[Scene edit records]
##############################

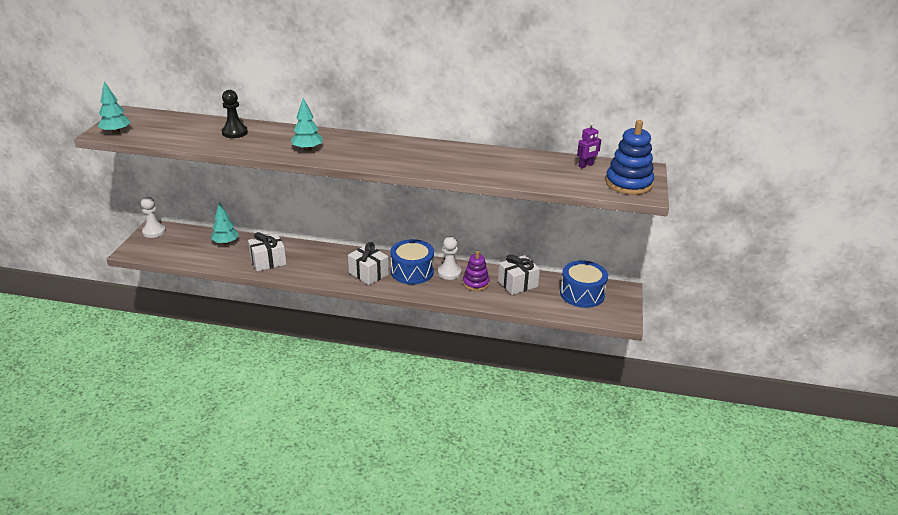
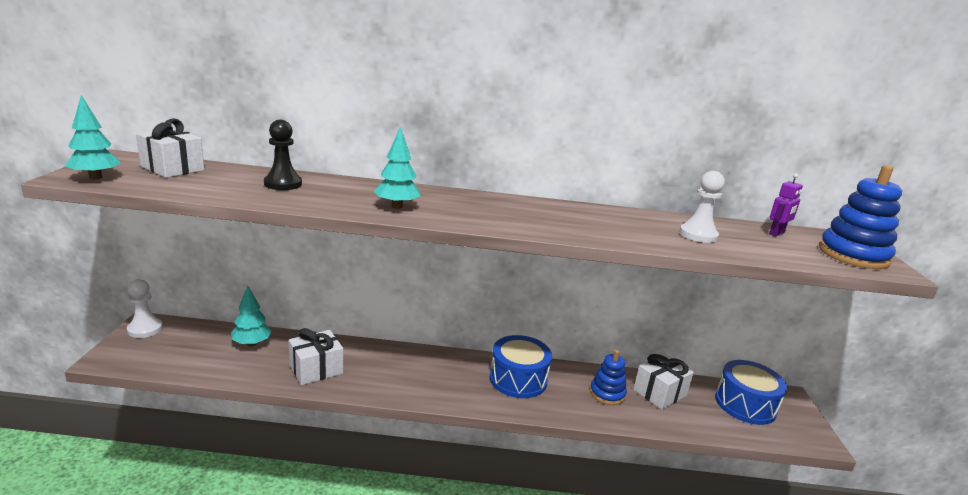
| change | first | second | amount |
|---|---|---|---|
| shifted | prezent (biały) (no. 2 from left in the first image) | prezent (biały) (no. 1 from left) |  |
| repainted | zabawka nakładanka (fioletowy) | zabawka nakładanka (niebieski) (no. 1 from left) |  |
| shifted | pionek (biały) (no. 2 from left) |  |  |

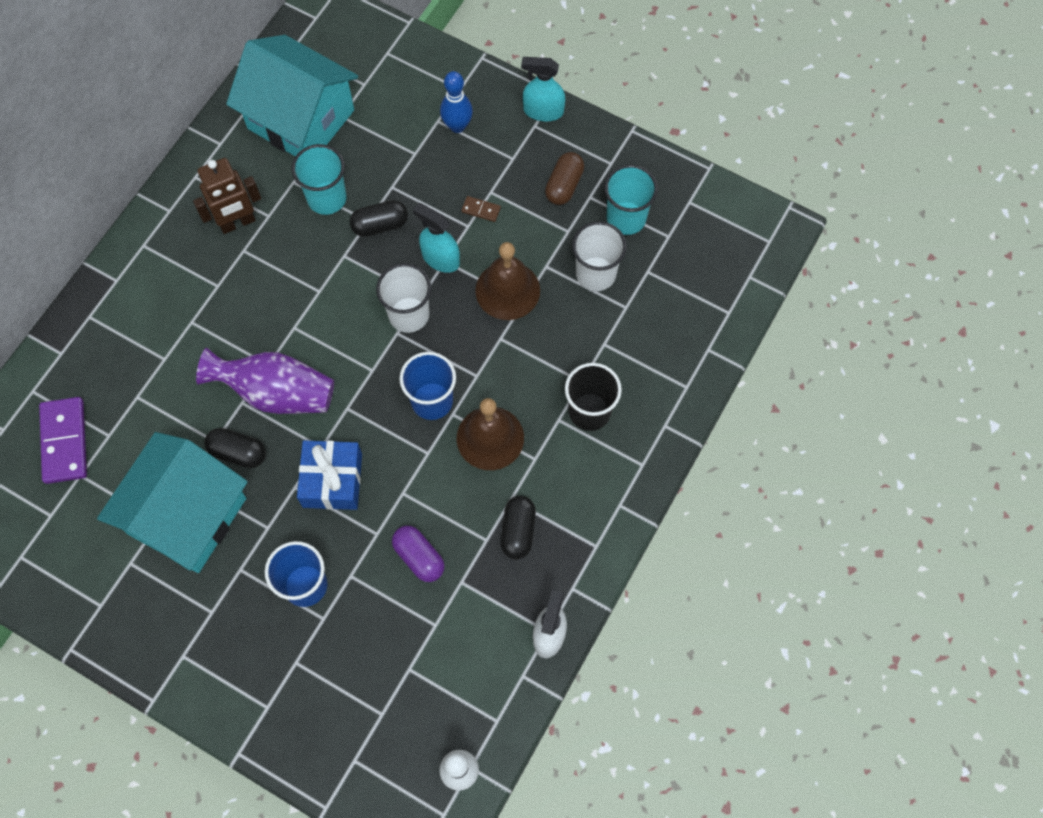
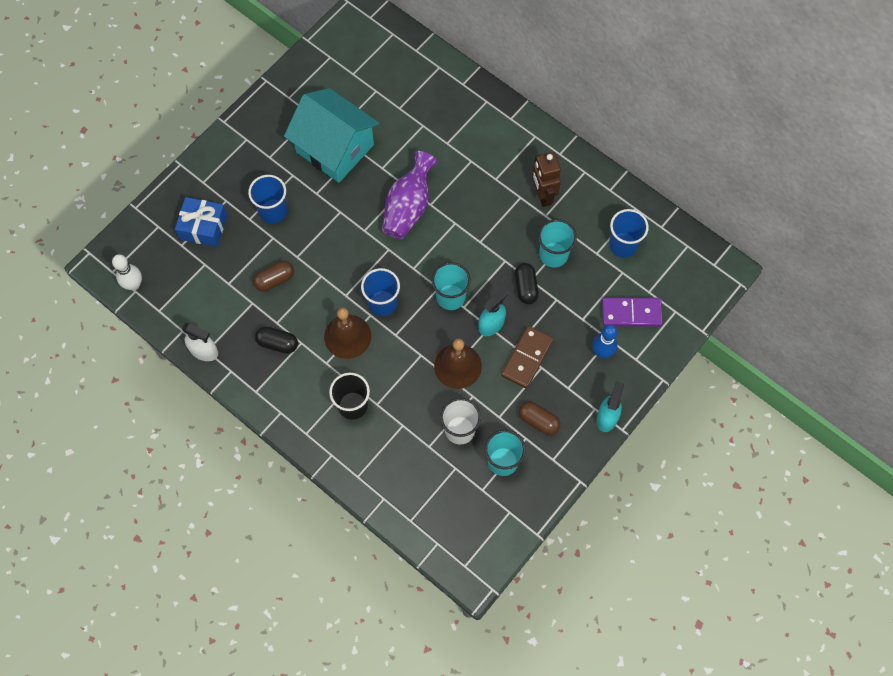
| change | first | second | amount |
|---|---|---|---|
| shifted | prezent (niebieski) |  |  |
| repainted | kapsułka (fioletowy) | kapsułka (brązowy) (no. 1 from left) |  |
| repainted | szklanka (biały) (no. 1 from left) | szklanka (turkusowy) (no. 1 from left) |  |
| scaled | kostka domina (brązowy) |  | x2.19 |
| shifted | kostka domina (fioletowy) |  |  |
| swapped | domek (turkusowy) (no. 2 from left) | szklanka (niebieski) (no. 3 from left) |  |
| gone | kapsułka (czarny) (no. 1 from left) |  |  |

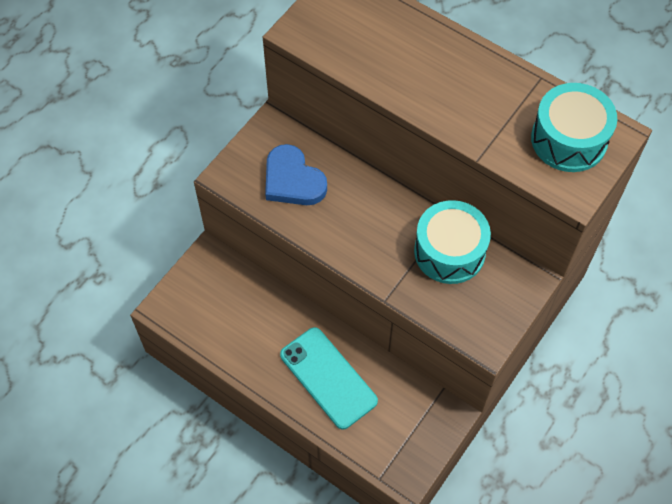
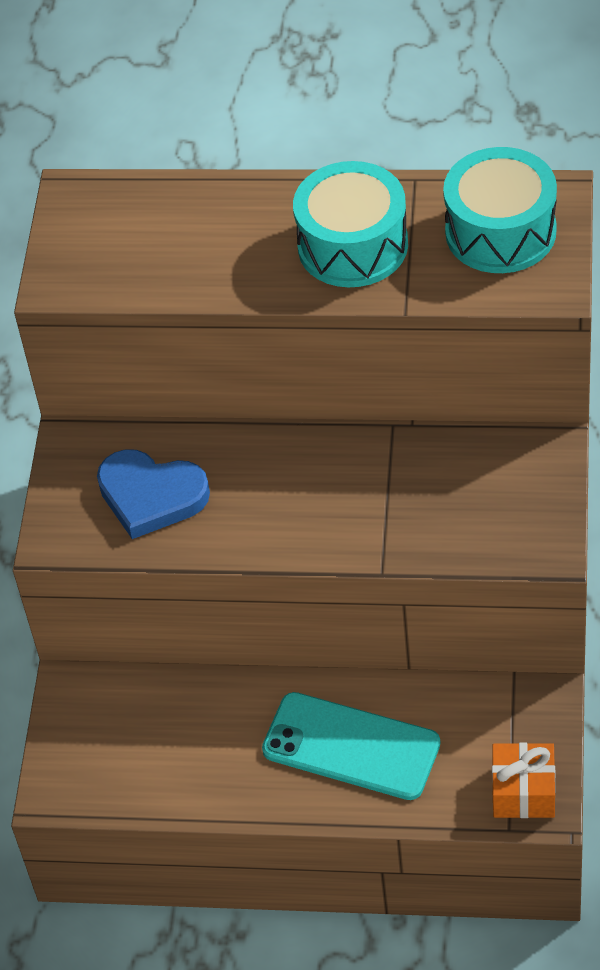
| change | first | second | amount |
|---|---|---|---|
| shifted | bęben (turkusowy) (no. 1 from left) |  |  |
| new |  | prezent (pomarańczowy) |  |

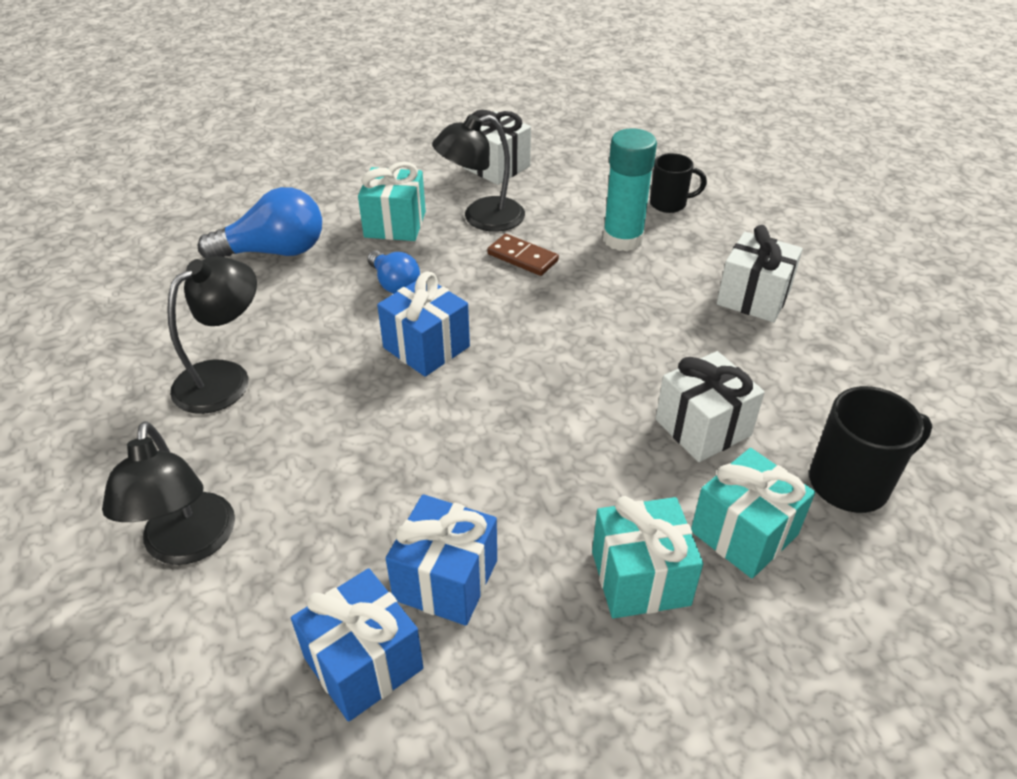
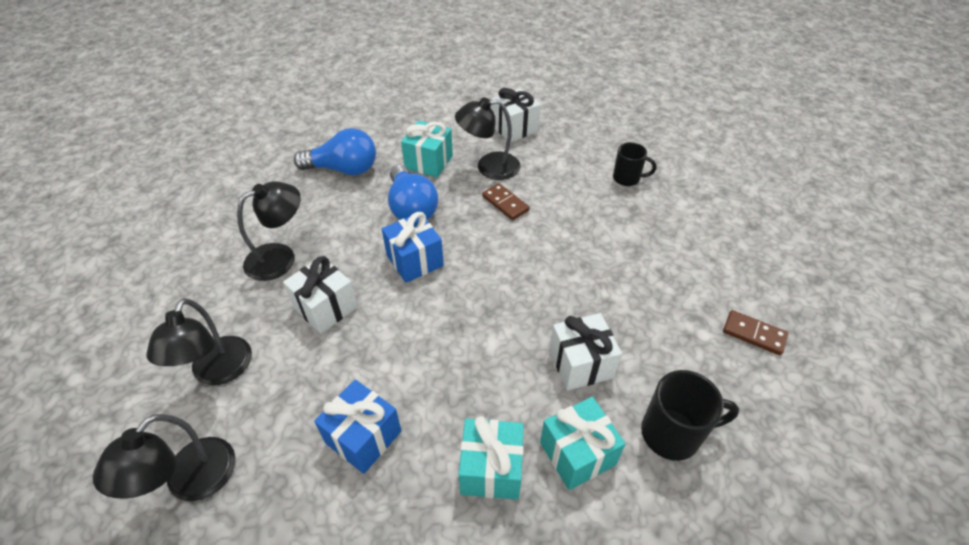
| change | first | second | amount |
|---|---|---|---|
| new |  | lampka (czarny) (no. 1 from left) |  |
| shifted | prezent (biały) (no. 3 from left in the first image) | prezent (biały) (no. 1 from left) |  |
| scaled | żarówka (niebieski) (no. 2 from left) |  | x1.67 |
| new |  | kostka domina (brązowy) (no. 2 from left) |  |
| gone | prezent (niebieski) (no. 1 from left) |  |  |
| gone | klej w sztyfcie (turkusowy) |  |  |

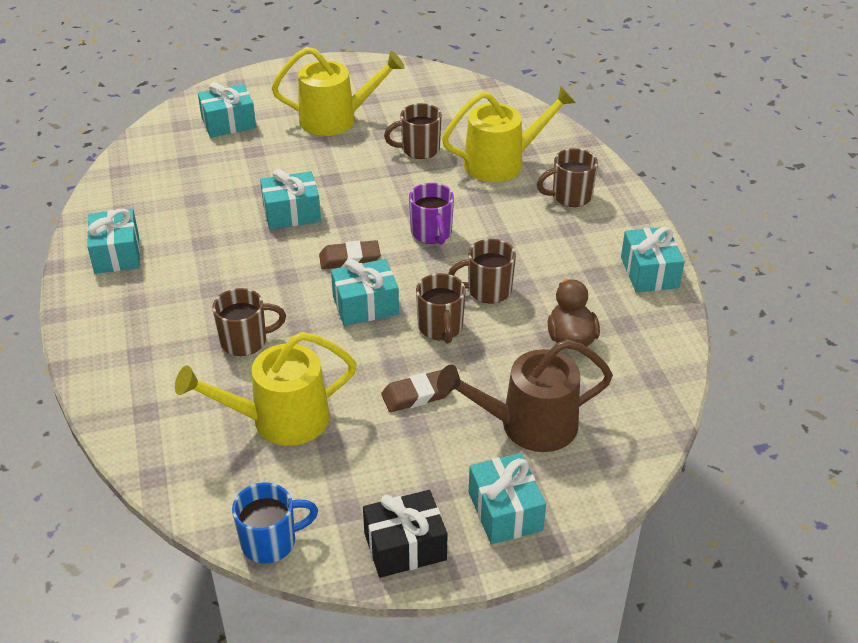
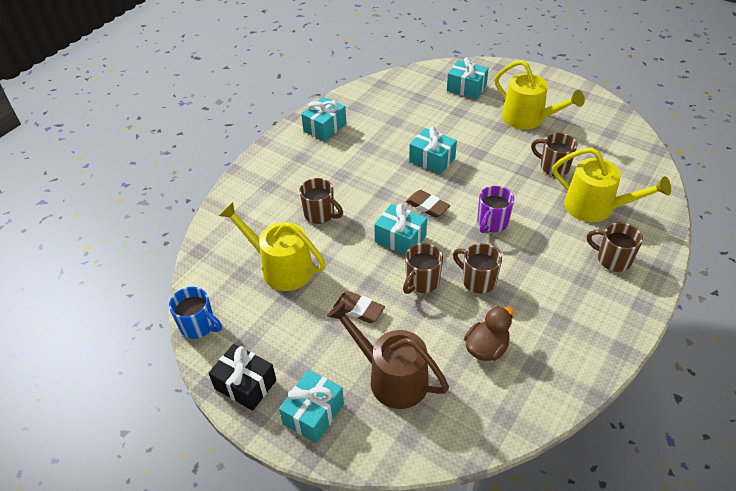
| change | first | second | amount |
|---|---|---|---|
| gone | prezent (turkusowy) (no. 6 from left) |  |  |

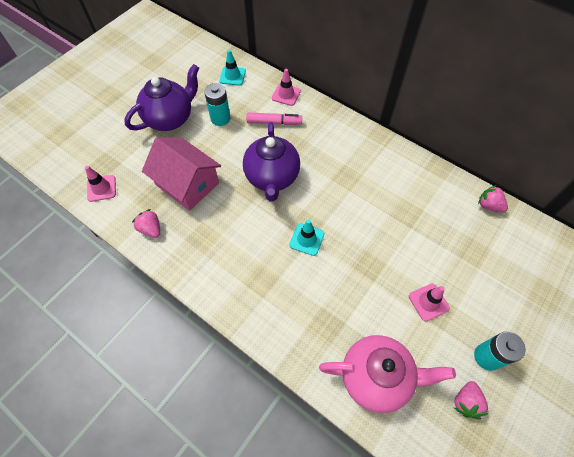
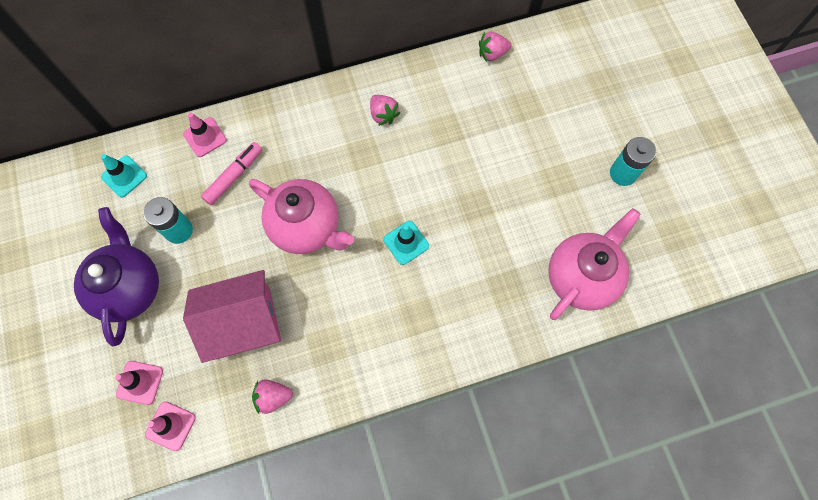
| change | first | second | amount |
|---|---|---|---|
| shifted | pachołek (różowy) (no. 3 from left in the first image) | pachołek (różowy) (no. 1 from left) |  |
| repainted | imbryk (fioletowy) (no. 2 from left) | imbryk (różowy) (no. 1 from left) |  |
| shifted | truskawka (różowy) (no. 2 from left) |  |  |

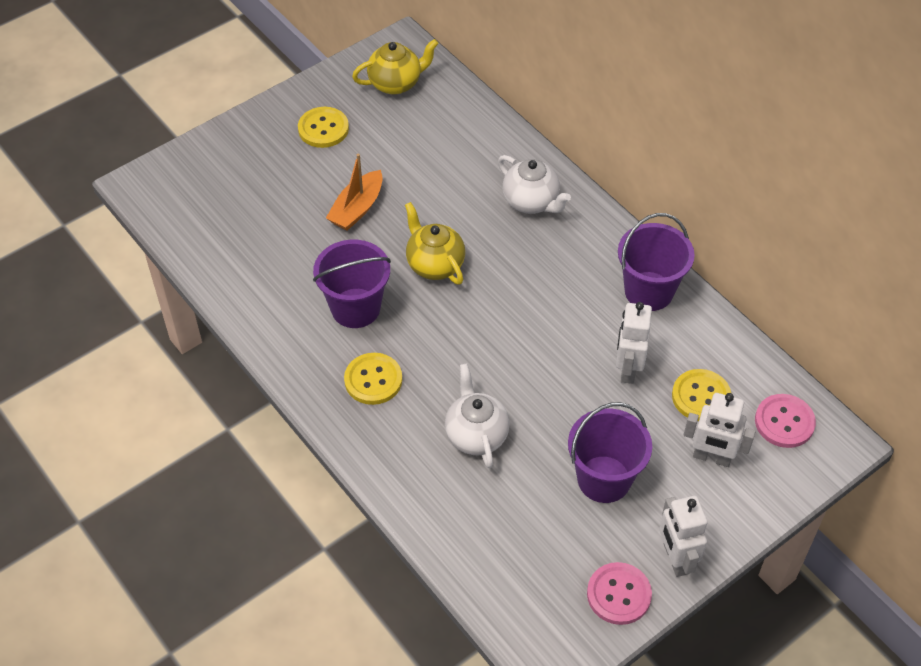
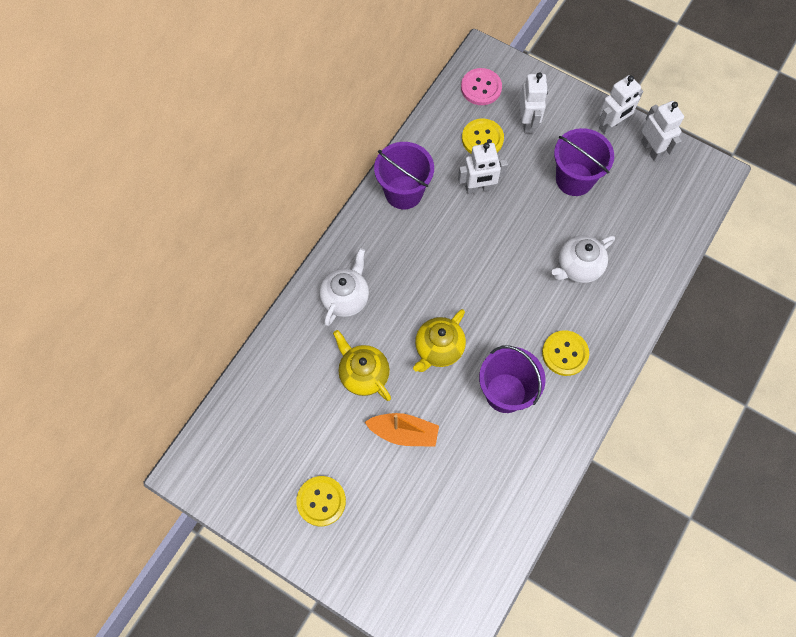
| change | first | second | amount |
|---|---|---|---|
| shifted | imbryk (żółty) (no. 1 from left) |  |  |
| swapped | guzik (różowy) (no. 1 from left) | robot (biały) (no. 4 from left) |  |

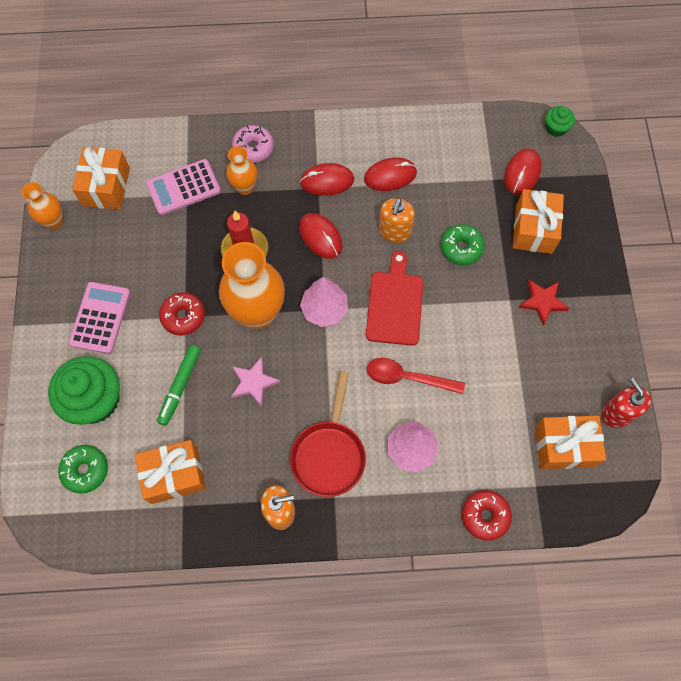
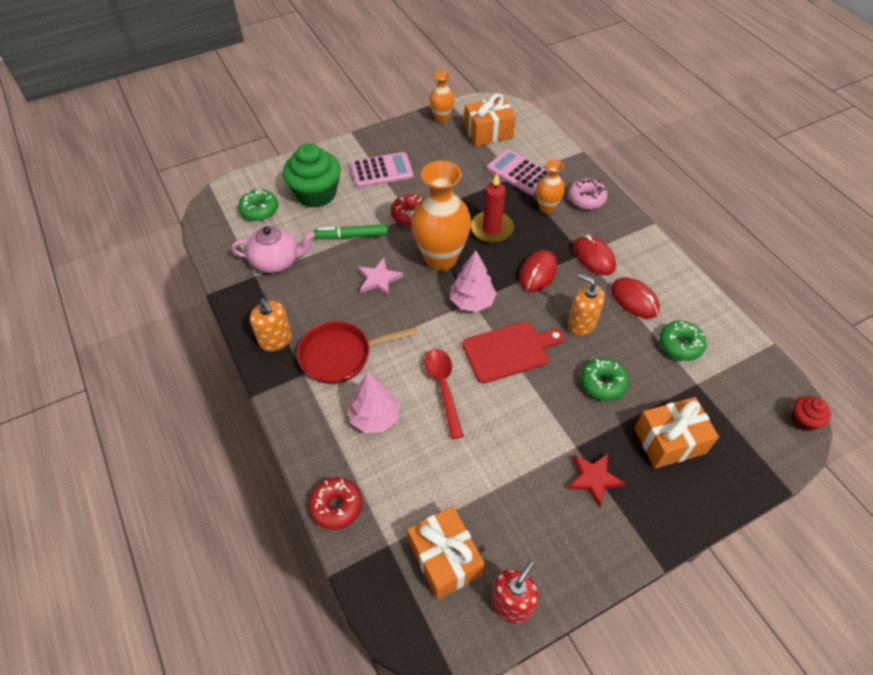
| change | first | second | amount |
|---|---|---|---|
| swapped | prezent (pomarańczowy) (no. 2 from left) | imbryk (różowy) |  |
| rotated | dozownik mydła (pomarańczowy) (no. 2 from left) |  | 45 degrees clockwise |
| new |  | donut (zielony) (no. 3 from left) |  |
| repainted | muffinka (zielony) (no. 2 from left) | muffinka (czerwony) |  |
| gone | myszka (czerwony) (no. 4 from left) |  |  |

##############################

Output the data exactly, pictures omitted.

Solution
| change | first | second | amount |
|---|---|---|---|
| shifted | prezent (biały) (no. 2 from left in the first image) | prezent (biały) (no. 1 from left) |  |
| repainted | zabawka nakładanka (fioletowy) | zabawka nakładanka (niebieski) (no. 1 from left) |  |
| shifted | pionek (biały) (no. 2 from left) |  |  |

| change | first | second | amount |
|---|---|---|---|
| shifted | prezent (niebieski) |  |  |
| repainted | kapsułka (fioletowy) | kapsułka (brązowy) (no. 1 from left) |  |
| repainted | szklanka (biały) (no. 1 from left) | szklanka (turkusowy) (no. 1 from left) |  |
| scaled | kostka domina (brązowy) |  | x2.19 |
| shifted | kostka domina (fioletowy) |  |  |
| swapped | domek (turkusowy) (no. 2 from left) | szklanka (niebieski) (no. 3 from left) |  |
| gone | kapsułka (czarny) (no. 1 from left) |  |  |

| change | first | second | amount |
|---|---|---|---|
| shifted | bęben (turkusowy) (no. 1 from left) |  |  |
| new |  | prezent (pomarańczowy) |  |

| change | first | second | amount |
|---|---|---|---|
| new |  | lampka (czarny) (no. 1 from left) |  |
| shifted | prezent (biały) (no. 3 from left in the first image) | prezent (biały) (no. 1 from left) |  |
| scaled | żarówka (niebieski) (no. 2 from left) |  | x1.67 |
| new |  | kostka domina (brązowy) (no. 2 from left) |  |
| gone | prezent (niebieski) (no. 1 from left) |  |  |
| gone | klej w sztyfcie (turkusowy) |  |  |

| change | first | second | amount |
|---|---|---|---|
| gone | prezent (turkusowy) (no. 6 from left) |  |  |

| change | first | second | amount |
|---|---|---|---|
| shifted | pachołek (różowy) (no. 3 from left in the first image) | pachołek (różowy) (no. 1 from left) |  |
| repainted | imbryk (fioletowy) (no. 2 from left) | imbryk (różowy) (no. 1 from left) |  |
| shifted | truskawka (różowy) (no. 2 from left) |  |  |

| change | first | second | amount |
|---|---|---|---|
| shifted | imbryk (żółty) (no. 1 from left) |  |  |
| swapped | guzik (różowy) (no. 1 from left) | robot (biały) (no. 4 from left) |  |

| change | first | second | amount |
|---|---|---|---|
| swapped | prezent (pomarańczowy) (no. 2 from left) | imbryk (różowy) |  |
| rotated | dozownik mydła (pomarańczowy) (no. 2 from left) |  | 45 degrees clockwise |
| new |  | donut (zielony) (no. 3 from left) |  |
| repainted | muffinka (zielony) (no. 2 from left) | muffinka (czerwony) |  |
| gone | myszka (czerwony) (no. 4 from left) |  |  |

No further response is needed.